(Stored items from a collection)
________________
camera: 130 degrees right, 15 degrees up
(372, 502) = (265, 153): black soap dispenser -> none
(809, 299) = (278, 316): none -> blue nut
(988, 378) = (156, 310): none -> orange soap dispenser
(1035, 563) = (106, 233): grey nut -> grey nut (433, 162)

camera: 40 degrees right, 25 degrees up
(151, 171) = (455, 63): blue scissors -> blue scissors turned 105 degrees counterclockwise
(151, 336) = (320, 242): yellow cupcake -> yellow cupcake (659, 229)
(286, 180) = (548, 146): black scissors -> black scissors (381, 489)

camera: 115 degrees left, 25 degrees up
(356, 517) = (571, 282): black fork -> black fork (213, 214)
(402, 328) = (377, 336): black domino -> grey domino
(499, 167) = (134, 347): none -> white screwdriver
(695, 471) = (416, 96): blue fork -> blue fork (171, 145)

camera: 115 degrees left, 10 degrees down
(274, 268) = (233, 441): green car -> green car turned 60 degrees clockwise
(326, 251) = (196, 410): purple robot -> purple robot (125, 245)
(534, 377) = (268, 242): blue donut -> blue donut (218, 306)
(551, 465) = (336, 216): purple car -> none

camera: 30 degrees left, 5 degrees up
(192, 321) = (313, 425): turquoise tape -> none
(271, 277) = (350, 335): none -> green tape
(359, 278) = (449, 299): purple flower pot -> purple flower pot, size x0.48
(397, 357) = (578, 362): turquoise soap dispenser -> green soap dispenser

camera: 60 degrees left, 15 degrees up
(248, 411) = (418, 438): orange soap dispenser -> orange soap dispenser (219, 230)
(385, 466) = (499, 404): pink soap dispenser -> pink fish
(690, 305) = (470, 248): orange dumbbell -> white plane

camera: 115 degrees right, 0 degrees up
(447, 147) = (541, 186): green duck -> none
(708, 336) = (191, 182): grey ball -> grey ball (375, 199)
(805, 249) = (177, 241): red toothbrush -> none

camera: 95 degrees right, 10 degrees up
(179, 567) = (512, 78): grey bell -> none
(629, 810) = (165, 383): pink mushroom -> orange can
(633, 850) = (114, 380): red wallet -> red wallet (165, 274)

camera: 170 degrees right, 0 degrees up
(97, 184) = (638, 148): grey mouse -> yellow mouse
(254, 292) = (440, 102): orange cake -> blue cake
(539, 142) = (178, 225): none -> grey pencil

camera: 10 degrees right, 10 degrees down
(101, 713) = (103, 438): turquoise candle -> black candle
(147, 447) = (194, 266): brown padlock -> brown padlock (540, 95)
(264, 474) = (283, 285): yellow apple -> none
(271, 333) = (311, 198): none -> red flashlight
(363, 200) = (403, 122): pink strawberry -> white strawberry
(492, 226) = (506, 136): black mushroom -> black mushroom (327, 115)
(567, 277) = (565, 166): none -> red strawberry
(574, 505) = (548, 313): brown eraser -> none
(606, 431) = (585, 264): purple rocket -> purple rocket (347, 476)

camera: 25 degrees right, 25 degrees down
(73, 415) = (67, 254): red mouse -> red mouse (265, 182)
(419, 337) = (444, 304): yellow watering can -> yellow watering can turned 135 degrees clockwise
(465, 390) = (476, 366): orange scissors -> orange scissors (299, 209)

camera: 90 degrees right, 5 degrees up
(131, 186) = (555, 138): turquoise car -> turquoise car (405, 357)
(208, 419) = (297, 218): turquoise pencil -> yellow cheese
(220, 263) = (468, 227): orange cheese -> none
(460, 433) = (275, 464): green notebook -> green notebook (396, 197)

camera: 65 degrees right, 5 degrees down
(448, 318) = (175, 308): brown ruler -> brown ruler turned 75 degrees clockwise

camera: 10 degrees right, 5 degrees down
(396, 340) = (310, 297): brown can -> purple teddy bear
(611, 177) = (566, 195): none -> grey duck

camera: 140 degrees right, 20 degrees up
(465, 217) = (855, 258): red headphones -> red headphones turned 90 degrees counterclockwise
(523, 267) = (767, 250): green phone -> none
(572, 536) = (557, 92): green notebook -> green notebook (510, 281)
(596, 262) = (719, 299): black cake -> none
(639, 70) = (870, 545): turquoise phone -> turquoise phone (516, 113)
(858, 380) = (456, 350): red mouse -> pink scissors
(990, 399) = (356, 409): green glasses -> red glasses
________________
Of all the entries above, output exactly the lines between the one holding "camera: 115 degrees left, 10 degrees down" and the one holding "(271, 277) = (350, 335): none -> green tape", inclusive.

* **WRITTEN REPLY**
camera: 115 degrees left, 10 degrees down
(274, 268) = (233, 441): green car -> green car turned 60 degrees clockwise
(326, 251) = (196, 410): purple robot -> purple robot (125, 245)
(534, 377) = (268, 242): blue donut -> blue donut (218, 306)
(551, 465) = (336, 216): purple car -> none

camera: 30 degrees left, 5 degrees up
(192, 321) = (313, 425): turquoise tape -> none
(271, 277) = (350, 335): none -> green tape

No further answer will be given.